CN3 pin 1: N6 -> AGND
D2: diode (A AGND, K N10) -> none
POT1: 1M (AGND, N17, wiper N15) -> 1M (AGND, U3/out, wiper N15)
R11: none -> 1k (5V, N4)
==
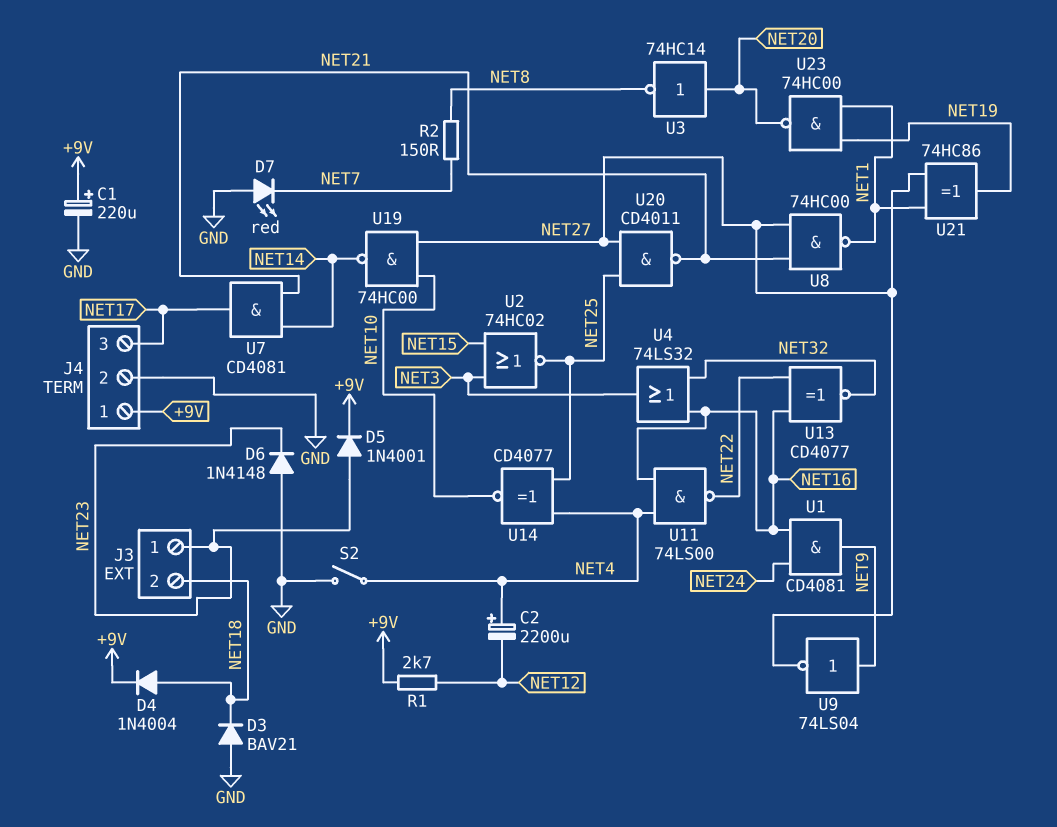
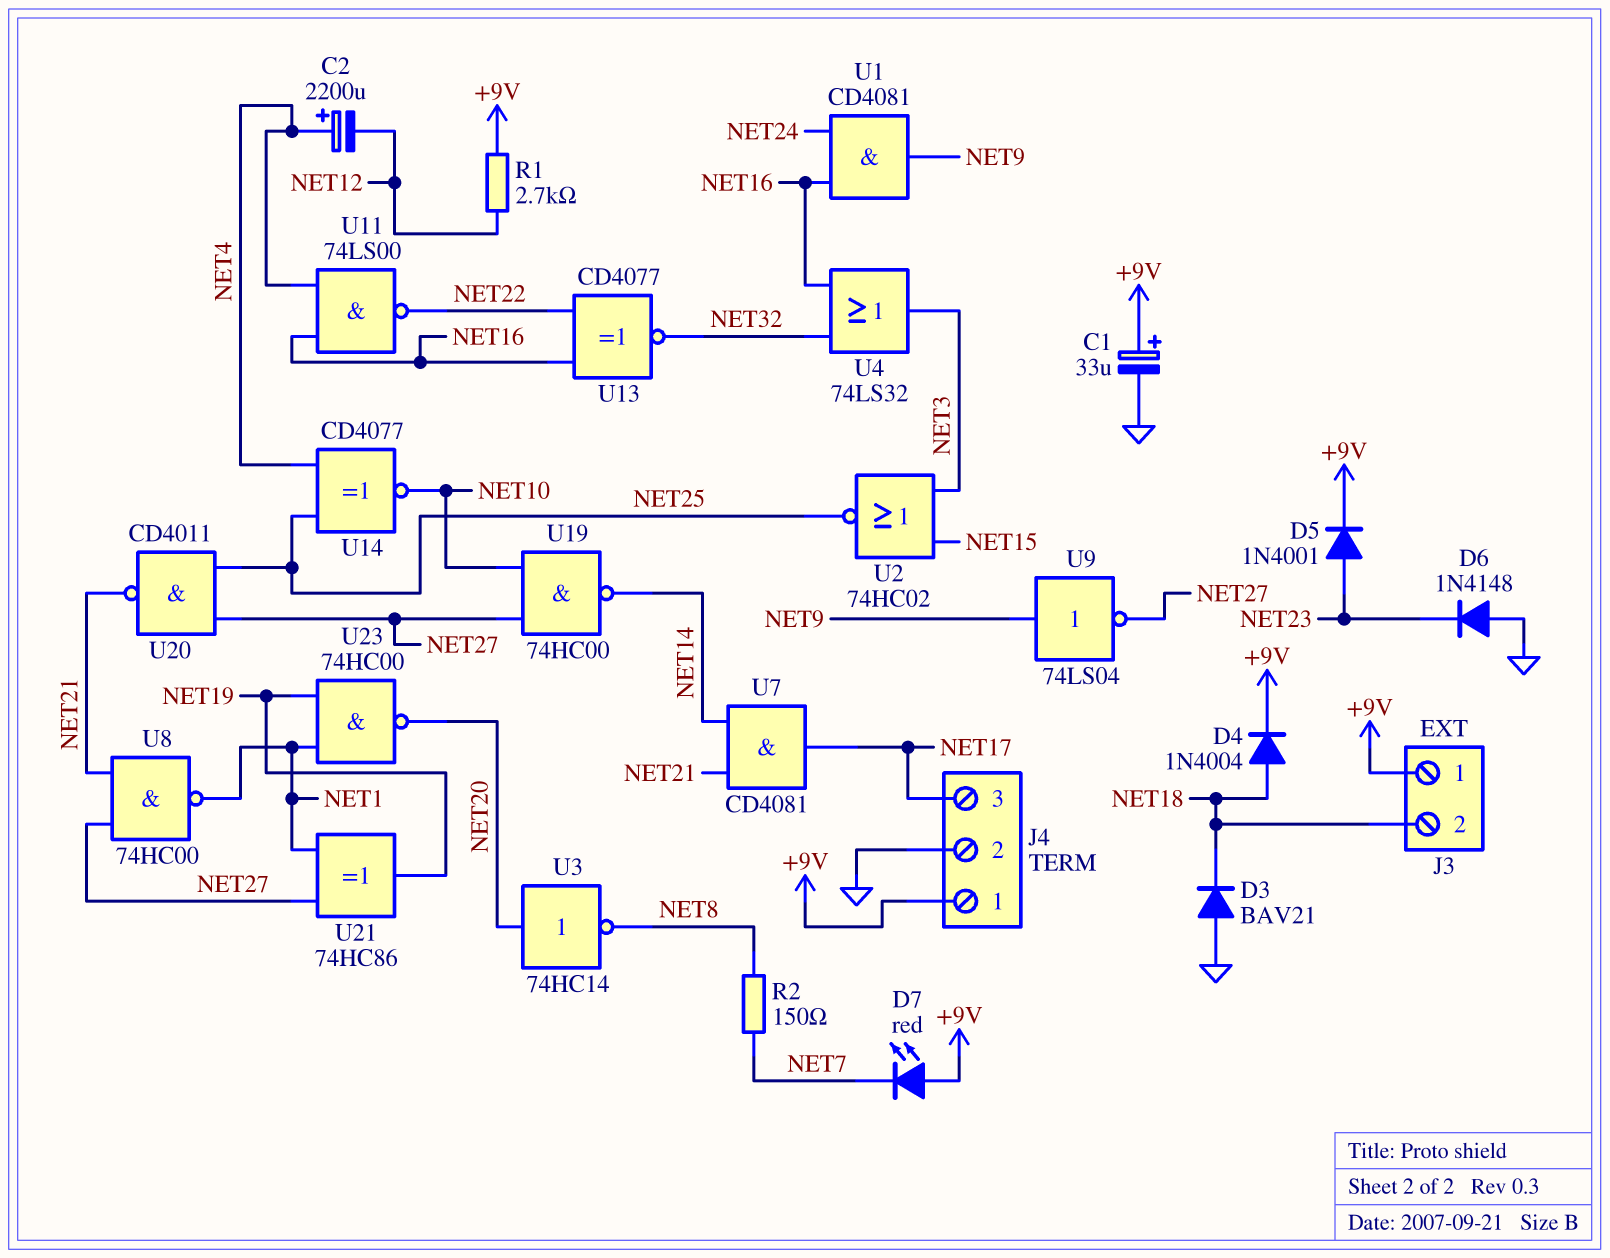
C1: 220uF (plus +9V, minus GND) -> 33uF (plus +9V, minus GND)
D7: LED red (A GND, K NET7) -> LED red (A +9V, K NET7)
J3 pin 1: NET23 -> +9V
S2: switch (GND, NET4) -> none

Work instructions: Find how many lines in the material above hold the word "AGND", then reply with only that figure.

Answer section: 3